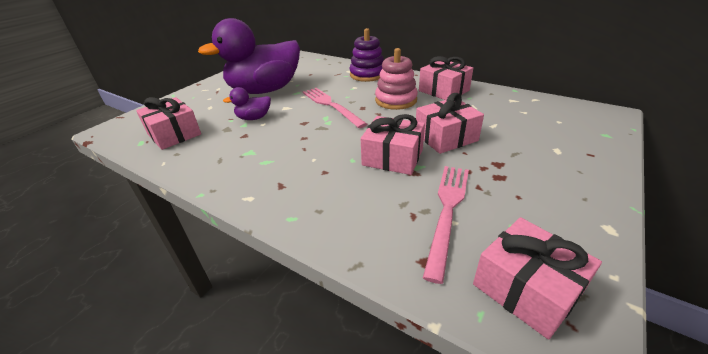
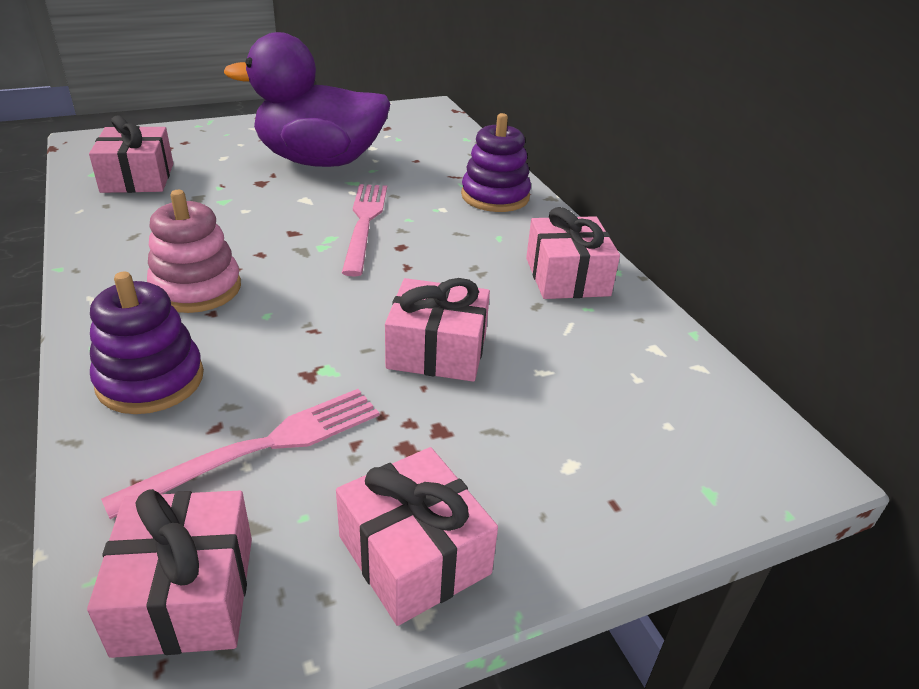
camera: 30 degrees right, 0 degrees up
(254, 118) = (247, 197): purple duck -> none
(347, 215) = (150, 380): none -> purple stacking toy
(392, 157) = (318, 339): pink gift -> pink gift (414, 555)
(396, 100) = (465, 258): pink stacking toy -> pink stacking toy (196, 288)

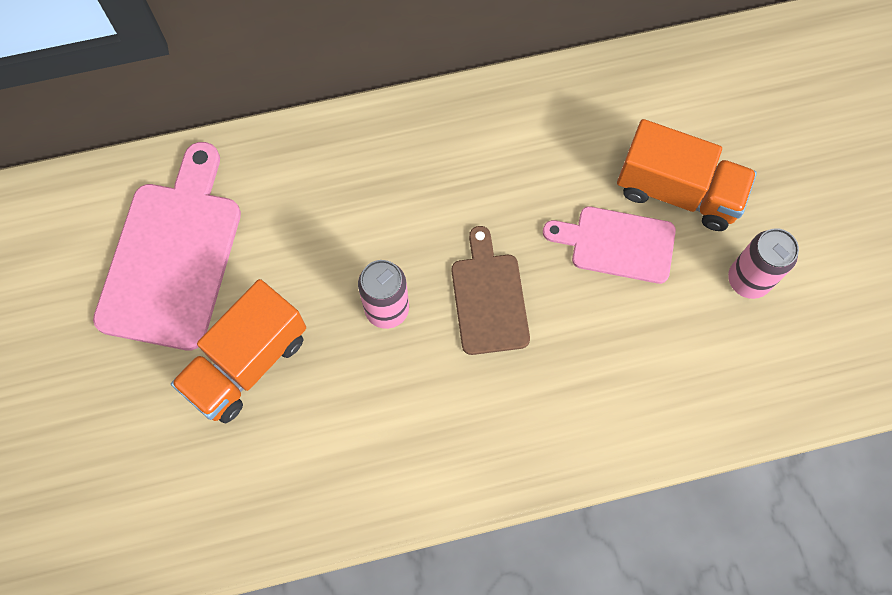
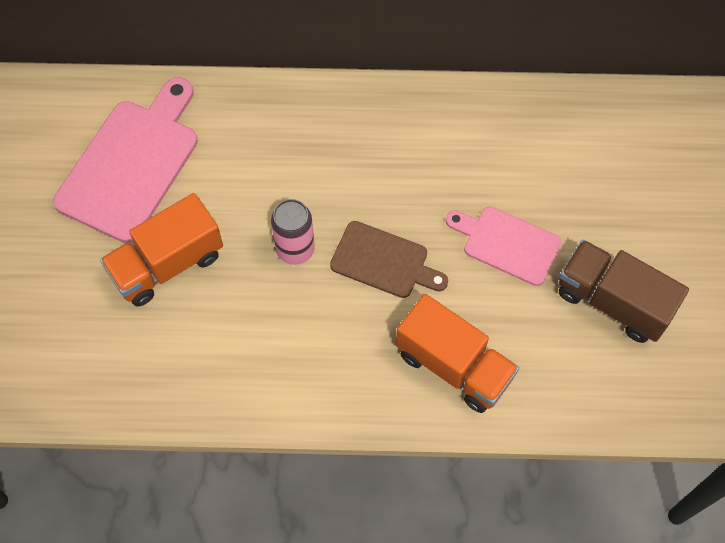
camera: 15 degrees right, 5 degrees down
(489, 298) = (384, 261): brown cutting board -> brown cutting board turned 105 degrees clockwise
(677, 191) = (574, 213): orange truck -> orange truck (454, 365)
(748, 280) = (613, 301): pink can -> brown truck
-------------------------
- _Task brief_:
Output the full listing verbatim, but drop the images.

- _Task output_:
camera: 30 degrees right, 0 degrees up
(254, 118) = (247, 197): purple duck -> none
(347, 215) = (150, 380): none -> purple stacking toy
(392, 157) = (318, 339): pink gift -> pink gift (414, 555)
(396, 100) = (465, 258): pink stacking toy -> pink stacking toy (196, 288)

camera: 15 degrees right, 5 degrees down
(489, 298) = (384, 261): brown cutting board -> brown cutting board turned 105 degrees clockwise
(677, 191) = (574, 213): orange truck -> orange truck (454, 365)
(748, 280) = (613, 301): pink can -> brown truck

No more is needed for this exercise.